(The data)

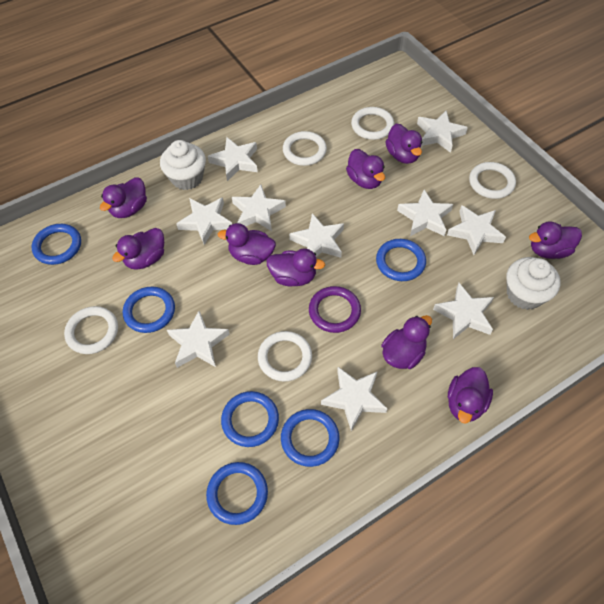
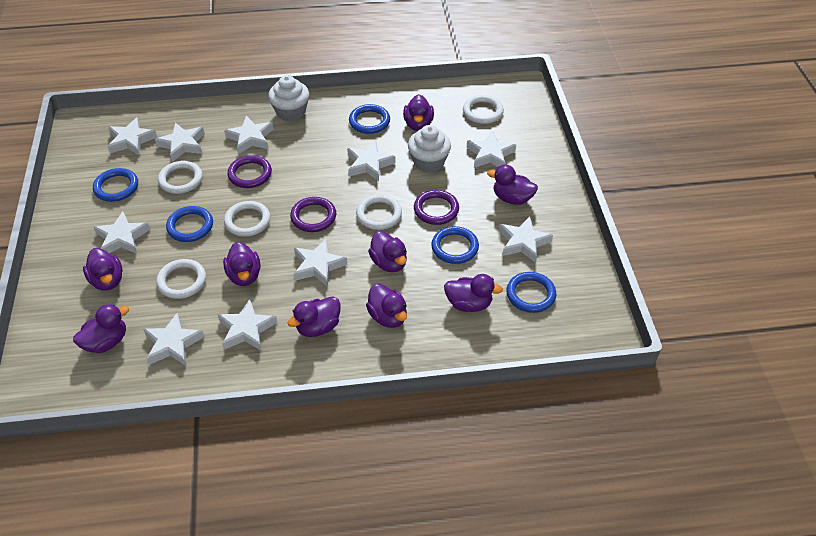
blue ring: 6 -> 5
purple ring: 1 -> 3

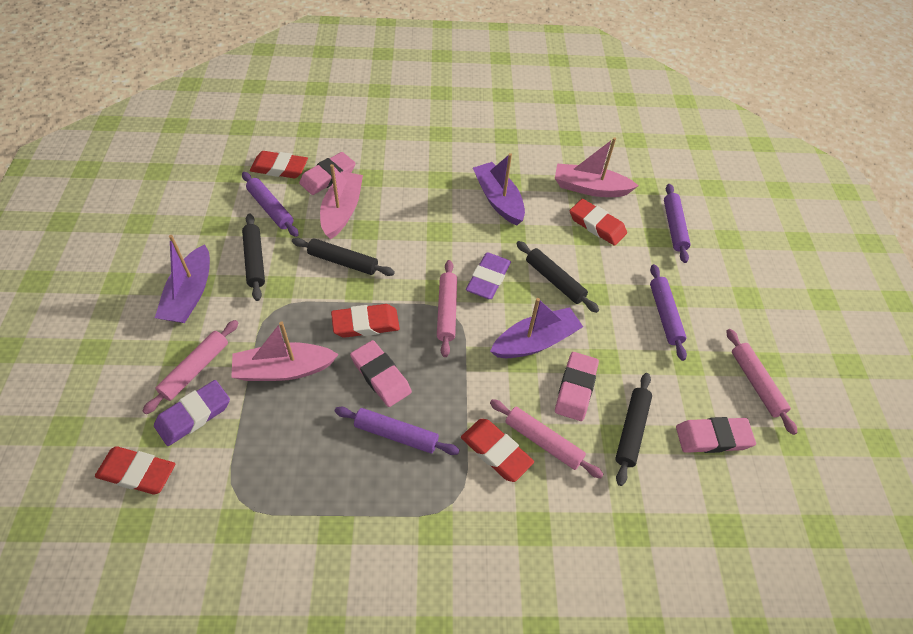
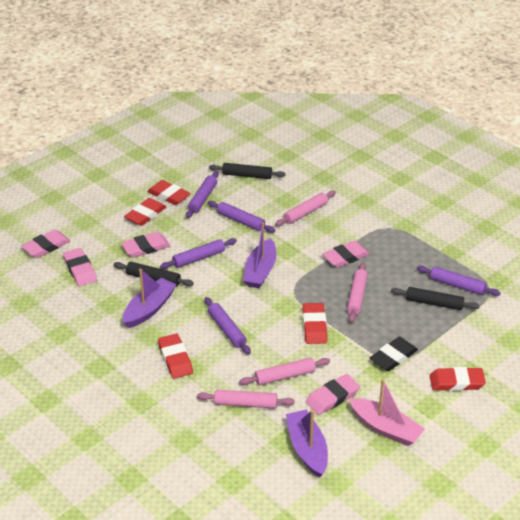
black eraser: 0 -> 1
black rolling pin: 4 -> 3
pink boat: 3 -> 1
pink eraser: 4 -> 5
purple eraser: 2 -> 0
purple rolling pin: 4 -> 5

(End The data)

How to complete this task » In the material above, each line with the word "purple" should be copied.

Answer to this problem »
purple ring: 1 -> 3
purple eraser: 2 -> 0
purple rolling pin: 4 -> 5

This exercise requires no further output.